# [Challenge]
Pick out every line in the items below that contains the string "instrumentName", and copy each one. Case counts.

Stored data:
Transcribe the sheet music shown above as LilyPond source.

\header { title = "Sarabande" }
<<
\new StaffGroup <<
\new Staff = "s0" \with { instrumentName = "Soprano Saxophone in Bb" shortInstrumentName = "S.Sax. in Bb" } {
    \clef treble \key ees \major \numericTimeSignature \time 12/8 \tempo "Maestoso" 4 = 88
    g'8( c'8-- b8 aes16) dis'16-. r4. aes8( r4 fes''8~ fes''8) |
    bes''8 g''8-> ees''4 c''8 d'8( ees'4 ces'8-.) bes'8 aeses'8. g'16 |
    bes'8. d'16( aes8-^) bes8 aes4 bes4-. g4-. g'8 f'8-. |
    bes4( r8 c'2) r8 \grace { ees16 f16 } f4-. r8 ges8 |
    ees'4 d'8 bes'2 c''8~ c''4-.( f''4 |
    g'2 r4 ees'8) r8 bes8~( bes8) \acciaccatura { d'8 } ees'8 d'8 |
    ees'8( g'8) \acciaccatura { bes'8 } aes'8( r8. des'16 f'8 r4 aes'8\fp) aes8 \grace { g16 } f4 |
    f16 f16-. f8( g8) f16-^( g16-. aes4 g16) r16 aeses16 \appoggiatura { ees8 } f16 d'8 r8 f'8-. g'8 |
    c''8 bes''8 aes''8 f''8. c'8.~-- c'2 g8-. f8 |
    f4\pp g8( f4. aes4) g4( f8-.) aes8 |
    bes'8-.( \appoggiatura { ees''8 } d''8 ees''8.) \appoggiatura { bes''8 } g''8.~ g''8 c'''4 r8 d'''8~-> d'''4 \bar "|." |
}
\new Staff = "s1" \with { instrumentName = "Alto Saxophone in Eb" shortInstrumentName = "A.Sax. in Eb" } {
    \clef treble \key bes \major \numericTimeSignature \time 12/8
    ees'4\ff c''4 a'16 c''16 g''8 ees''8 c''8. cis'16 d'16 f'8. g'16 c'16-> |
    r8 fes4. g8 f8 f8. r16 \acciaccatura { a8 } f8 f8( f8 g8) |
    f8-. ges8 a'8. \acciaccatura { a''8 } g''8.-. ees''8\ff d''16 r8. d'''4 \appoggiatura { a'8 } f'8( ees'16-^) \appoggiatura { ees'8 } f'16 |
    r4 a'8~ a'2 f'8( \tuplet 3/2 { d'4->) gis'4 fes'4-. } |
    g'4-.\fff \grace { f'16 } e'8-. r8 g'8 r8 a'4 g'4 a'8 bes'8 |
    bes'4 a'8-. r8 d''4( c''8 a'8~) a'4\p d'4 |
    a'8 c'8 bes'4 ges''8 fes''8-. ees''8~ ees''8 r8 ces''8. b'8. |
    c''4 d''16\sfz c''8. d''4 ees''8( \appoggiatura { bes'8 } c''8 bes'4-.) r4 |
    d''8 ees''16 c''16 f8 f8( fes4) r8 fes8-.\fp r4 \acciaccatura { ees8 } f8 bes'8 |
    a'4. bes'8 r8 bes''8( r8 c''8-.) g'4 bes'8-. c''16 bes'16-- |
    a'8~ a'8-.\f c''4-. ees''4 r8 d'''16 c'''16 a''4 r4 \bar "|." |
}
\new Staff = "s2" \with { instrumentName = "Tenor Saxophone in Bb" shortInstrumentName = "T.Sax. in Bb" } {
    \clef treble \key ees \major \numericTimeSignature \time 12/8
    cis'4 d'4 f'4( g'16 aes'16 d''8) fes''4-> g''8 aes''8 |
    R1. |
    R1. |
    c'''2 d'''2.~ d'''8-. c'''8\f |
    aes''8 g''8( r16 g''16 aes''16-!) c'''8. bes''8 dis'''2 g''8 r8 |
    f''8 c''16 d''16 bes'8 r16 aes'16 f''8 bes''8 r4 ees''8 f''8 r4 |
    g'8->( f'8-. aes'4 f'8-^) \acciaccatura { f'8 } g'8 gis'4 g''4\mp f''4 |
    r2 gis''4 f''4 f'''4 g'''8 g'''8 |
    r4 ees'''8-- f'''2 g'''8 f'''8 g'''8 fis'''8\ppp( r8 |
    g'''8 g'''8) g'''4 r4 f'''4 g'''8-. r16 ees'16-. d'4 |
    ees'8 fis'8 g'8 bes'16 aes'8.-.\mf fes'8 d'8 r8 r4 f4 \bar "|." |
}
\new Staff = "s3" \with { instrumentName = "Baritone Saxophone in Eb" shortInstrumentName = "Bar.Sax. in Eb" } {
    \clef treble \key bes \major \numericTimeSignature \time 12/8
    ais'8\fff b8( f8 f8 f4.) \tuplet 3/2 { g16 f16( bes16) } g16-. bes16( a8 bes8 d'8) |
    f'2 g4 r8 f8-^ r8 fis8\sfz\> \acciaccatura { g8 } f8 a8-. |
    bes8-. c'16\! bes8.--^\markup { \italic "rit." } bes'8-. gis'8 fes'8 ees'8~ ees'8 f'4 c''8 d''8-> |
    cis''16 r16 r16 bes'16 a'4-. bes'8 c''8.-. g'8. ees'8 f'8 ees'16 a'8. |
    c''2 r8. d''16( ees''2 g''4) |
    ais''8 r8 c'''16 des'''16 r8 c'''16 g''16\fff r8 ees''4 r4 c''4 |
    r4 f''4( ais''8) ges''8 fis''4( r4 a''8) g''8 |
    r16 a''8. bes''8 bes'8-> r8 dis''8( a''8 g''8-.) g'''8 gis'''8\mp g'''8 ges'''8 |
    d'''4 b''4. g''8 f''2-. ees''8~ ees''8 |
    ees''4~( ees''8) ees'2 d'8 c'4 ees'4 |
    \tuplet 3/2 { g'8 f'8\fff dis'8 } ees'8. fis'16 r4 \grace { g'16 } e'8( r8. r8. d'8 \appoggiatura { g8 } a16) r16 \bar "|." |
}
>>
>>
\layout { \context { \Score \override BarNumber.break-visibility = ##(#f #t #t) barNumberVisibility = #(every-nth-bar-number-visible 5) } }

# [Completed exercise]
\new Staff = "s0" \with { instrumentName = "Soprano Saxophone in Bb" shortInstrumentName = "S.Sax. in Bb" } {
\new Staff = "s1" \with { instrumentName = "Alto Saxophone in Eb" shortInstrumentName = "A.Sax. in Eb" } {
\new Staff = "s2" \with { instrumentName = "Tenor Saxophone in Bb" shortInstrumentName = "T.Sax. in Bb" } {
\new Staff = "s3" \with { instrumentName = "Baritone Saxophone in Eb" shortInstrumentName = "Bar.Sax. in Eb" } {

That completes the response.